Job: Collect every one of the lines below that contains the string "clef", copying each such line in full.

The records:
===

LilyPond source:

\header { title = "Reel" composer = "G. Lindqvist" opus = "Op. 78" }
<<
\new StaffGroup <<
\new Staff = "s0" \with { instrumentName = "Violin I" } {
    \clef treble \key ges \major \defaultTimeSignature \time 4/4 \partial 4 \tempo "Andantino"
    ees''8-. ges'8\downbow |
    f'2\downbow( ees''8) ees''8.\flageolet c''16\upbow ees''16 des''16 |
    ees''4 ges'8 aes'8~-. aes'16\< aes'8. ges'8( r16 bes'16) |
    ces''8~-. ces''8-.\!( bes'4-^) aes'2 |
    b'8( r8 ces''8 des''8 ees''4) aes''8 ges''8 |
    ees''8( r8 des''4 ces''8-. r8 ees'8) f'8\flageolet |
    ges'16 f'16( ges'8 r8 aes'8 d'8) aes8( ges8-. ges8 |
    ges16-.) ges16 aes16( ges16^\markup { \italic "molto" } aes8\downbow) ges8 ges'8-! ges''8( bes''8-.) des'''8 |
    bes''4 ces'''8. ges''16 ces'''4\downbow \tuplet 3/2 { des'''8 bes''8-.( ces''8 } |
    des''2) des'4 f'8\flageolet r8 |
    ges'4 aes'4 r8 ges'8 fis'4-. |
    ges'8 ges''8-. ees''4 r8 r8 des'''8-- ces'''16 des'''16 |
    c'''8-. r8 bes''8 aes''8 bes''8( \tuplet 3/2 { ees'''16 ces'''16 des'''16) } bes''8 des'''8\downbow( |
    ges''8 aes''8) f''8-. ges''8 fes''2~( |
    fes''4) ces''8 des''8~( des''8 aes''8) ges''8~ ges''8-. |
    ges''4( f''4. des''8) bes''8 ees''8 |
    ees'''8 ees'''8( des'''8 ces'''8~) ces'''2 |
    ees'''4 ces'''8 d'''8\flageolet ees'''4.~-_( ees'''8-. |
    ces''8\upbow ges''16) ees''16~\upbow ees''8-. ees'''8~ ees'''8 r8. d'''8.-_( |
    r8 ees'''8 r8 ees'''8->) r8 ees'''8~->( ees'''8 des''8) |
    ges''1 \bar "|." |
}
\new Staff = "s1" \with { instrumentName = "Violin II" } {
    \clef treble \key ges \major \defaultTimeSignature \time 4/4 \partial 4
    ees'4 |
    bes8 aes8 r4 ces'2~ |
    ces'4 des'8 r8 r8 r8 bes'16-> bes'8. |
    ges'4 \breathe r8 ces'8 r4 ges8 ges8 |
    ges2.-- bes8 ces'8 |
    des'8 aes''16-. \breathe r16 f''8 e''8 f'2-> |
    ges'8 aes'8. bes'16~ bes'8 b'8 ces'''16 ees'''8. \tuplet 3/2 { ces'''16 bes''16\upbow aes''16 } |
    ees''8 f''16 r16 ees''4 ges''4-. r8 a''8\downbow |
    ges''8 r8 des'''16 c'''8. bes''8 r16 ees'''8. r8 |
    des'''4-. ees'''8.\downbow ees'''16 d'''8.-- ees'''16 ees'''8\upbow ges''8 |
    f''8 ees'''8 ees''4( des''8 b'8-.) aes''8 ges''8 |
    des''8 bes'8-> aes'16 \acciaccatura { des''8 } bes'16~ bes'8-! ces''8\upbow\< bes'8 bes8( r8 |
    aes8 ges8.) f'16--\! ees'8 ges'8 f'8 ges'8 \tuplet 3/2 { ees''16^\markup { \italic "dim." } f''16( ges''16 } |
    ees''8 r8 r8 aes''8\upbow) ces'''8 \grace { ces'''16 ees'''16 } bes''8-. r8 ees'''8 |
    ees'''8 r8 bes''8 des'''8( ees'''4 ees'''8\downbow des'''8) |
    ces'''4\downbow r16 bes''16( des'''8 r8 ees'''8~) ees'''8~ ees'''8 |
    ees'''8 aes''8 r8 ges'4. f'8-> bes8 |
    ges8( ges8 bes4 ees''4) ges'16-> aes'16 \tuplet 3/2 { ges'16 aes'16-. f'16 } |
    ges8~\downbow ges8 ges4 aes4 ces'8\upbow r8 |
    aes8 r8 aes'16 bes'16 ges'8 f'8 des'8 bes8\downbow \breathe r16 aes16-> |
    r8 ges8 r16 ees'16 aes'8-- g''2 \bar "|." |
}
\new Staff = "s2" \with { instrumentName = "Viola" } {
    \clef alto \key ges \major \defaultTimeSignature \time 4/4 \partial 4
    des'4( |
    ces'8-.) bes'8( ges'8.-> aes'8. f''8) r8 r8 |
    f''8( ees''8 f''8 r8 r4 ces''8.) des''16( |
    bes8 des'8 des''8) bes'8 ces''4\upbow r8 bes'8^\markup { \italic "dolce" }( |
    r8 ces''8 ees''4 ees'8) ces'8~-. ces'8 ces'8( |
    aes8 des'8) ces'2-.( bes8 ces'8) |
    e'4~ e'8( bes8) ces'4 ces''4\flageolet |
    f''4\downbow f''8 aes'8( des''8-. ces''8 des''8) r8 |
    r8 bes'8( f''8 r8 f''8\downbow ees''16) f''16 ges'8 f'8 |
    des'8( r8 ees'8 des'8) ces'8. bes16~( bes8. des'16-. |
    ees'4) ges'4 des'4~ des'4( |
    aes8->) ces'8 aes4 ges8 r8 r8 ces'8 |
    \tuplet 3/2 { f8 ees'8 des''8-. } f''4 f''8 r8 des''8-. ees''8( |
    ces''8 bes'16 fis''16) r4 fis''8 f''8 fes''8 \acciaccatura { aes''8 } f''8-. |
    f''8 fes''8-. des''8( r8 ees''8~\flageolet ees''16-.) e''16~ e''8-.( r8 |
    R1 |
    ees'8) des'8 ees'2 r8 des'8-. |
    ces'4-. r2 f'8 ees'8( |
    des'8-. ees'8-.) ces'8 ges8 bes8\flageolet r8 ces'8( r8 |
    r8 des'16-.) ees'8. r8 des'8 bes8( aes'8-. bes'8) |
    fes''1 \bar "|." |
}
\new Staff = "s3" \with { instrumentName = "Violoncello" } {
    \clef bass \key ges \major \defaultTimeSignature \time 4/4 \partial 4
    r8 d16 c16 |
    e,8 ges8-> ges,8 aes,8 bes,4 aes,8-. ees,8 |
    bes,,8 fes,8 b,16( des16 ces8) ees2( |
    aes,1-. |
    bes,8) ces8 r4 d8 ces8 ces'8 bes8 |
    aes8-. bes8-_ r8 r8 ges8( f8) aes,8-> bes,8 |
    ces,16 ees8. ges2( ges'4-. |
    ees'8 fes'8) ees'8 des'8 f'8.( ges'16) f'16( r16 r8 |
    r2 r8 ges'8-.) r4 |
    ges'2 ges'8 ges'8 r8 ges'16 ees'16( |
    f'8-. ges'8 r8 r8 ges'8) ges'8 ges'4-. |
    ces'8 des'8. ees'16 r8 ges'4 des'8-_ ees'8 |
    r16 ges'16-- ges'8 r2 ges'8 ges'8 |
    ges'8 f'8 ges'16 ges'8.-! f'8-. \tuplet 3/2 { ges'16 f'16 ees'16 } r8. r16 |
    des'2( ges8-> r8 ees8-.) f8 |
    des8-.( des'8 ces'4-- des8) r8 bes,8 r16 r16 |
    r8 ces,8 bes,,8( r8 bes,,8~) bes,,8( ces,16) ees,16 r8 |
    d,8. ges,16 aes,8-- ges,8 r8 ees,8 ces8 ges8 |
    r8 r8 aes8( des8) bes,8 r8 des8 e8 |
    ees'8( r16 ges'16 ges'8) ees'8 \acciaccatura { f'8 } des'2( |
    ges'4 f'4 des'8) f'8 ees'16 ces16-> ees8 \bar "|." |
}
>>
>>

===

Response for this exercise:
    \clef treble \key ges \major \defaultTimeSignature \time 4/4 \partial 4 \tempo "Andantino"
    \clef treble \key ges \major \defaultTimeSignature \time 4/4 \partial 4
    \clef alto \key ges \major \defaultTimeSignature \time 4/4 \partial 4
    \clef bass \key ges \major \defaultTimeSignature \time 4/4 \partial 4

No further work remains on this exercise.